Your answer must be an exact copy of the lines from the one holding "lime slope F9:G10 level 1 top G" through the last line of the entries below, with nothing added.

++++++++++++++++++++

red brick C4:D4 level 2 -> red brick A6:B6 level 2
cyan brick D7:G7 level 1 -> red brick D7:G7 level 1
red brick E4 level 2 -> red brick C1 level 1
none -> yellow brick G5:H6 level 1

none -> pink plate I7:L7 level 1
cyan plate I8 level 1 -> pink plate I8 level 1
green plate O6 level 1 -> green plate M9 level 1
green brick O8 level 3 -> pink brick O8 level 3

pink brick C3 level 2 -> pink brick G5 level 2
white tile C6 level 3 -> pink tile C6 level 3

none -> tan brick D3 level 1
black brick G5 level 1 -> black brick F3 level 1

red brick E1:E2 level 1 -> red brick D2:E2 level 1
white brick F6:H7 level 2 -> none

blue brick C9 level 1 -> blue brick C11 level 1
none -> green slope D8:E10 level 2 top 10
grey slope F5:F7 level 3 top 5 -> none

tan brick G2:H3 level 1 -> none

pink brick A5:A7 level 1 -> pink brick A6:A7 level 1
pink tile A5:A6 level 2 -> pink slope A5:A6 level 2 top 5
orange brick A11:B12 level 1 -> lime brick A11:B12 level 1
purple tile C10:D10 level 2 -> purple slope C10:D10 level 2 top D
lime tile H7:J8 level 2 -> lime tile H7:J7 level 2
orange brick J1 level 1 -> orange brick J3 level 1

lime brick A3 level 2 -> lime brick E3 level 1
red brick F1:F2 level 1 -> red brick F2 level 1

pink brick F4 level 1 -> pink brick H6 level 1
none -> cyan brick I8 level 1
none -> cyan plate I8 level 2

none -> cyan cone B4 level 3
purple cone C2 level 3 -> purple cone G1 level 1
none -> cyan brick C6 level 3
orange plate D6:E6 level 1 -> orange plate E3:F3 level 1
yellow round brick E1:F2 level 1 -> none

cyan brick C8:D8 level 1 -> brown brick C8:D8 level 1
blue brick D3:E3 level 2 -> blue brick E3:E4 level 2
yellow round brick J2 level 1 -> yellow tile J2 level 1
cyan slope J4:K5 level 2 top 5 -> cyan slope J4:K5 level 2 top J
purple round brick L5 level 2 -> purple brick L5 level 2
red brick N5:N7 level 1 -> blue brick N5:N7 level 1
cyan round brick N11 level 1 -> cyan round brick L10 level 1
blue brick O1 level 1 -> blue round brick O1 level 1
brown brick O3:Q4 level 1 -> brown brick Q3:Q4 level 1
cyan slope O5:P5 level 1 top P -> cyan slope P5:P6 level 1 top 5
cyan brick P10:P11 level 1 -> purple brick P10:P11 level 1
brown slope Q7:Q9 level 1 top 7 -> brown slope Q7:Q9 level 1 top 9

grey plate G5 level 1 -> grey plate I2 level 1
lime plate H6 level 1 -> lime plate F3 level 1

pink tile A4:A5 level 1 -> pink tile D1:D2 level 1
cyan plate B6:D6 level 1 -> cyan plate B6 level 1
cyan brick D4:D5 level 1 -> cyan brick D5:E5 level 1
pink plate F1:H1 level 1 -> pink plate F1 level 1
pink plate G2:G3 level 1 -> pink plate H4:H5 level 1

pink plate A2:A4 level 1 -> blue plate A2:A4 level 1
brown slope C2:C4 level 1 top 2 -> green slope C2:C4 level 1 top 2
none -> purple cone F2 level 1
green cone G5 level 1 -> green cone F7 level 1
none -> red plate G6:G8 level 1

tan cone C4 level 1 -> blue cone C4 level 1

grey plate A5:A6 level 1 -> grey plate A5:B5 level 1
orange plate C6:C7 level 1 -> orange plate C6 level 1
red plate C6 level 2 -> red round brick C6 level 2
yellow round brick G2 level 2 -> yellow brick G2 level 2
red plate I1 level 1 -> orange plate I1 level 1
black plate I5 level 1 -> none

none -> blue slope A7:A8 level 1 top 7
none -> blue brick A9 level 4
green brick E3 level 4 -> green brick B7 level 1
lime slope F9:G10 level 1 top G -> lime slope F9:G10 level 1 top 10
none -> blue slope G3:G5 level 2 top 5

++++++++++++++++++++

> _YOUR SOLUTION_:
lime slope F9:G10 level 1 top G -> lime slope F9:G10 level 1 top 10
none -> blue slope G3:G5 level 2 top 5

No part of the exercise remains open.